── GIVEN MATERIAL ──
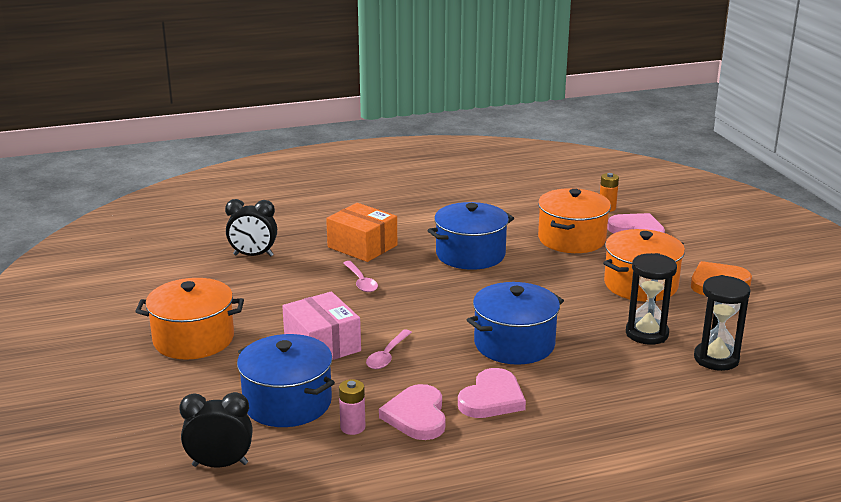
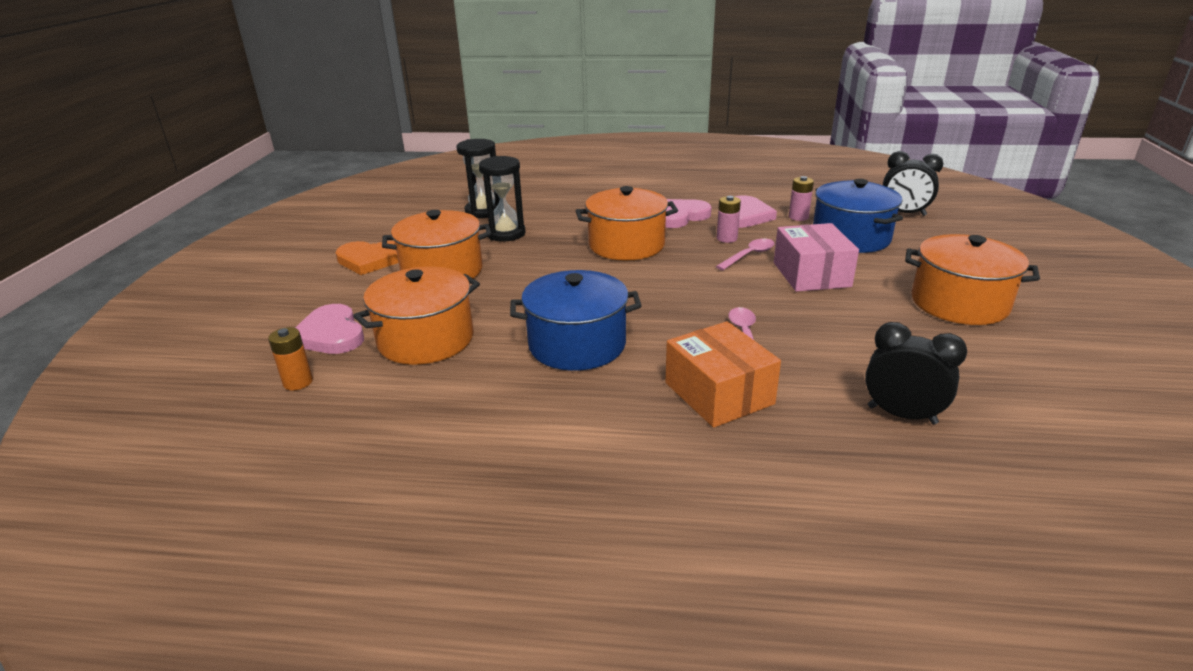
camera: 155 degrees left, 5 degrees up
(420, 374) = (726, 238): none -> pink battery
(514, 344) = (626, 245): blue pot -> orange pot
───
## [WHAT YOU HAVE TO DO]
Everything in the data above gets copied exactly. Only the pictures are skipped.

## [RESULT OF THE TASK]
camera: 155 degrees left, 5 degrees up
(420, 374) = (726, 238): none -> pink battery
(514, 344) = (626, 245): blue pot -> orange pot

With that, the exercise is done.